[Scene difference descriptions]

═══

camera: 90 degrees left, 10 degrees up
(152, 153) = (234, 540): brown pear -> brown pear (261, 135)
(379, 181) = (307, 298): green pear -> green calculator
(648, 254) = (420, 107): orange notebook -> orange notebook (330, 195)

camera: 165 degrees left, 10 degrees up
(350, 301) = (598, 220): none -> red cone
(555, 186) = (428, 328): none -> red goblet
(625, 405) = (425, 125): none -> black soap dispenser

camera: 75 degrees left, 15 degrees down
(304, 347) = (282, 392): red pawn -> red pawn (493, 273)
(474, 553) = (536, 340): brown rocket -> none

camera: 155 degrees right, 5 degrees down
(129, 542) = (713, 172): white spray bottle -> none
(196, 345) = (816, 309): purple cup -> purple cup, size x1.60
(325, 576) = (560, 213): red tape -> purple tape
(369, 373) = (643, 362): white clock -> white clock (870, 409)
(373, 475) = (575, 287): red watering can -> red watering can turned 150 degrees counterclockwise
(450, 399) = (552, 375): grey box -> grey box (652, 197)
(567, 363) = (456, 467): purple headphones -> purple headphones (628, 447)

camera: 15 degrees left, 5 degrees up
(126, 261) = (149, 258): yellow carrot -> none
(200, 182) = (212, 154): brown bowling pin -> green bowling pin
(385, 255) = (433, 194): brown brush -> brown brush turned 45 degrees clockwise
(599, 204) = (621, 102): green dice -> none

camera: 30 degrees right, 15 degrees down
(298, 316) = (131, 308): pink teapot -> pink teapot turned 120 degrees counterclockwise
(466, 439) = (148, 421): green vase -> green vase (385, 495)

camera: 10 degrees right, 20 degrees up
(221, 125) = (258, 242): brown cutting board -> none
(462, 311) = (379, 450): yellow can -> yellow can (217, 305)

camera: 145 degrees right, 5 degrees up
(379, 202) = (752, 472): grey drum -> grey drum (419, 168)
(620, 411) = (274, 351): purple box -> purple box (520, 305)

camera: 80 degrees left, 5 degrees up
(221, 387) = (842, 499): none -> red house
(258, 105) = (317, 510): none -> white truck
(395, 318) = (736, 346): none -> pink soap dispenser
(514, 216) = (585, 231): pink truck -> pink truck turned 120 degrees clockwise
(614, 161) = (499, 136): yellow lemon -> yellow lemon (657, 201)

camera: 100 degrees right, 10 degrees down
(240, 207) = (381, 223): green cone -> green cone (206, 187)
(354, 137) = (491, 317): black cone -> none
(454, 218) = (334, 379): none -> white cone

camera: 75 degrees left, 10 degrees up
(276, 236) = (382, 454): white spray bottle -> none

═══

▶ **ABOUT THIS EXERCISE**
Filter the entries down to the lines with the word "camera" in them.

▶ **ANSWER SPACE**
camera: 90 degrees left, 10 degrees up
camera: 165 degrees left, 10 degrees up
camera: 75 degrees left, 15 degrees down
camera: 155 degrees right, 5 degrees down
camera: 15 degrees left, 5 degrees up
camera: 30 degrees right, 15 degrees down
camera: 10 degrees right, 20 degrees up
camera: 145 degrees right, 5 degrees up
camera: 80 degrees left, 5 degrees up
camera: 100 degrees right, 10 degrees down
camera: 75 degrees left, 10 degrees up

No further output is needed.